Among the entries below, please repeat exactly and only the lines from the line containing "camera: 65 degrees left, 10 degrees down" to the line containing "(632, 233) = (437, 263): orange", both lines included.

*** Begin section ***

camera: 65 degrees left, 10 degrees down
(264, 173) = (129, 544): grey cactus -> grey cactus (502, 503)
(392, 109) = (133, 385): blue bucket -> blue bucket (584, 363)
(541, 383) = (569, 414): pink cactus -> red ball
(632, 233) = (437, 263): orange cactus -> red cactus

*** End section ***
*** Begin section ***

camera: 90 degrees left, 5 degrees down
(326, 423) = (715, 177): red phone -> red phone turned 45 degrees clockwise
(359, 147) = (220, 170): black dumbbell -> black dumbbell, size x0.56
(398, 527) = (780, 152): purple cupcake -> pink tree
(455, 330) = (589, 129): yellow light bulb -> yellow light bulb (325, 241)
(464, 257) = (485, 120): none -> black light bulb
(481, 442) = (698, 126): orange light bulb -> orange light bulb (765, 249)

*** End section ***

* Answer for the task *
camera: 65 degrees left, 10 degrees down
(264, 173) = (129, 544): grey cactus -> grey cactus (502, 503)
(392, 109) = (133, 385): blue bucket -> blue bucket (584, 363)
(541, 383) = (569, 414): pink cactus -> red ball
(632, 233) = (437, 263): orange cactus -> red cactus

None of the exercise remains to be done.